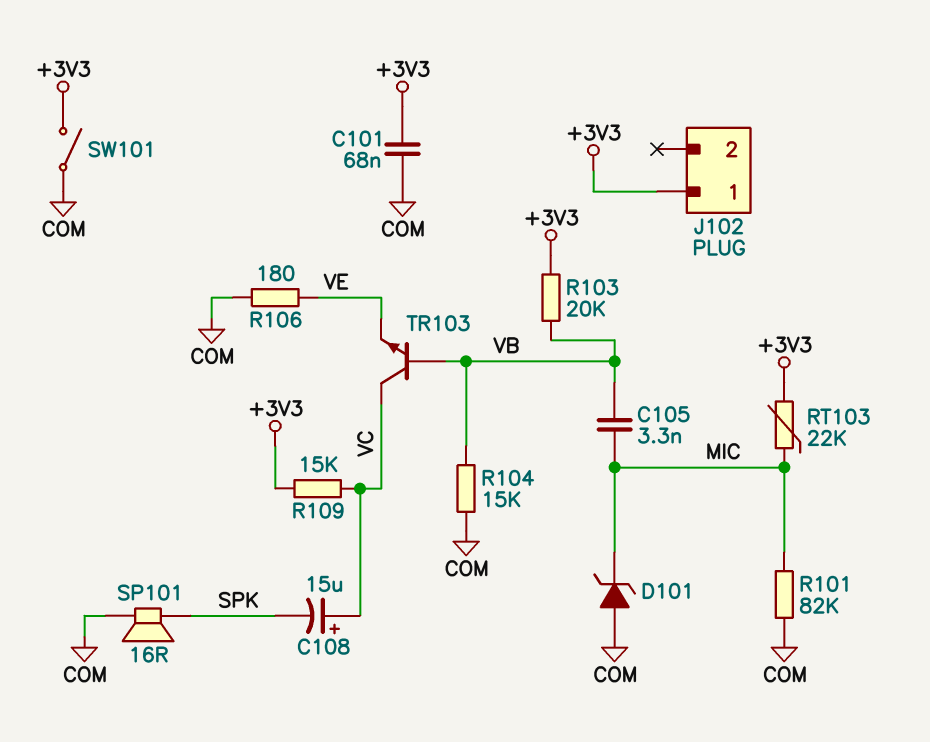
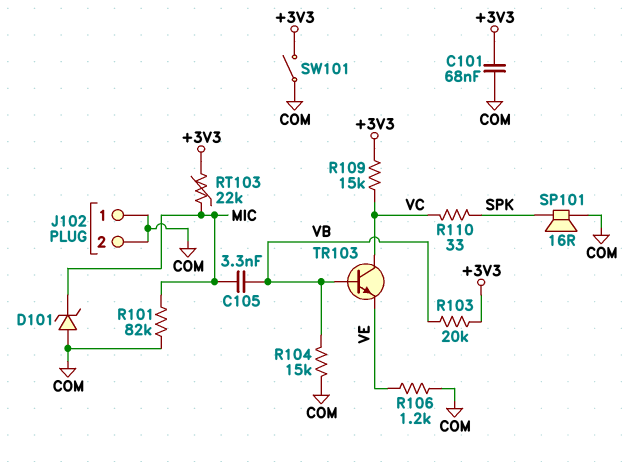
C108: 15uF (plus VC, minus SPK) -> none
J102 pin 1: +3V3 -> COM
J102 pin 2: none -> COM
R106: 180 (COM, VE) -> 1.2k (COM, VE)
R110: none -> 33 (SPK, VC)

==

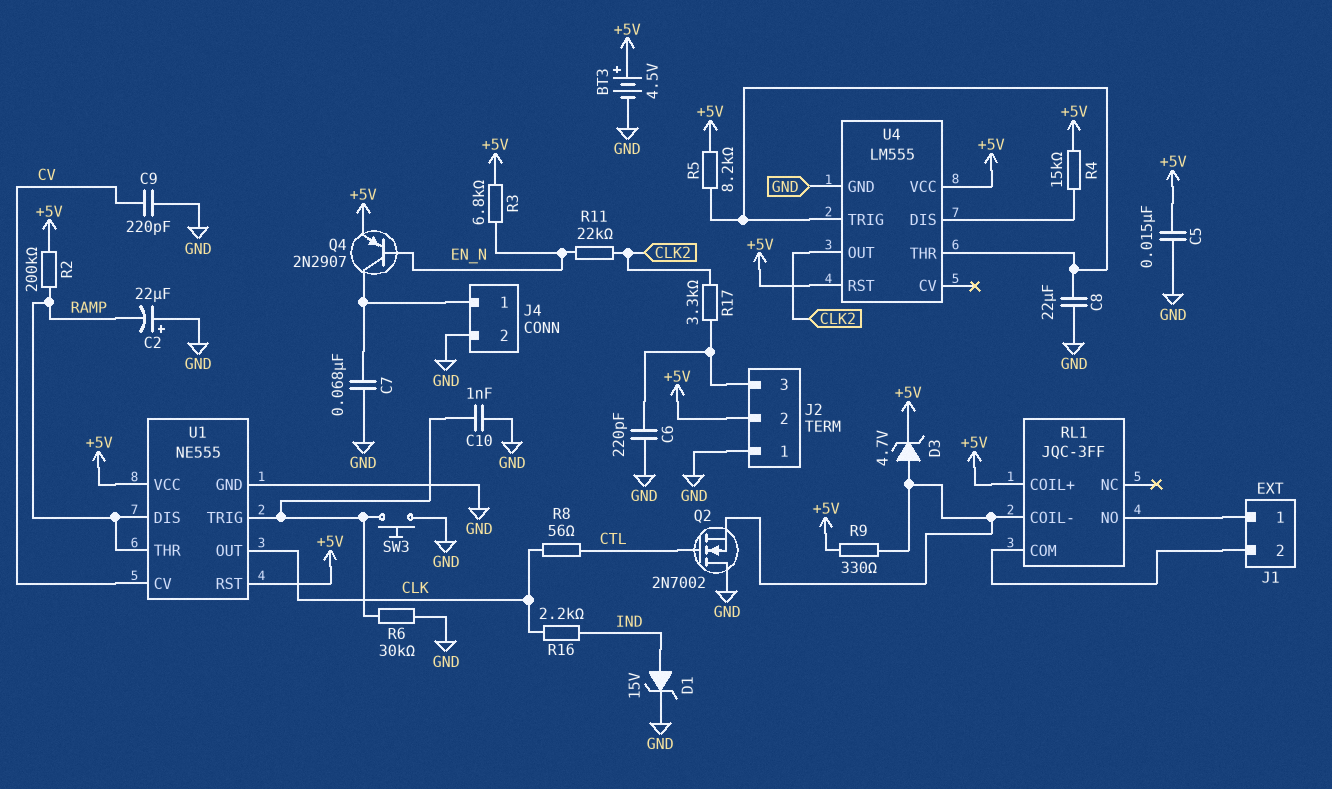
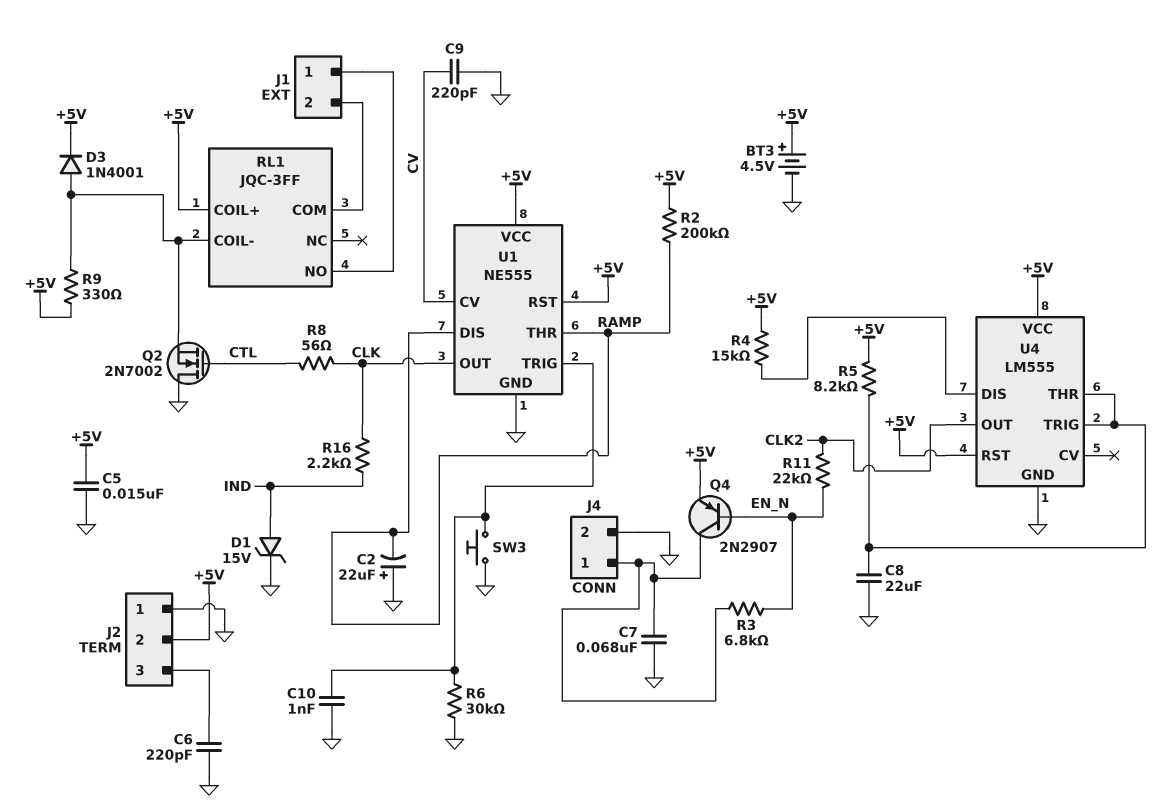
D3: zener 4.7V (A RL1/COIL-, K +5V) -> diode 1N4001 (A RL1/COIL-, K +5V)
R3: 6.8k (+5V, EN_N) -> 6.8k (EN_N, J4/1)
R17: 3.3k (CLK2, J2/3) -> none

ACTION ITEM
Reprint exactly the lines above that start at the one with "D3: zener 4.7V" and end at the one with "R17: 3.3k (CLK2, J2/3) -> none", keeping both and adding none.

WRITTEN ANSWER
D3: zener 4.7V (A RL1/COIL-, K +5V) -> diode 1N4001 (A RL1/COIL-, K +5V)
R3: 6.8k (+5V, EN_N) -> 6.8k (EN_N, J4/1)
R17: 3.3k (CLK2, J2/3) -> none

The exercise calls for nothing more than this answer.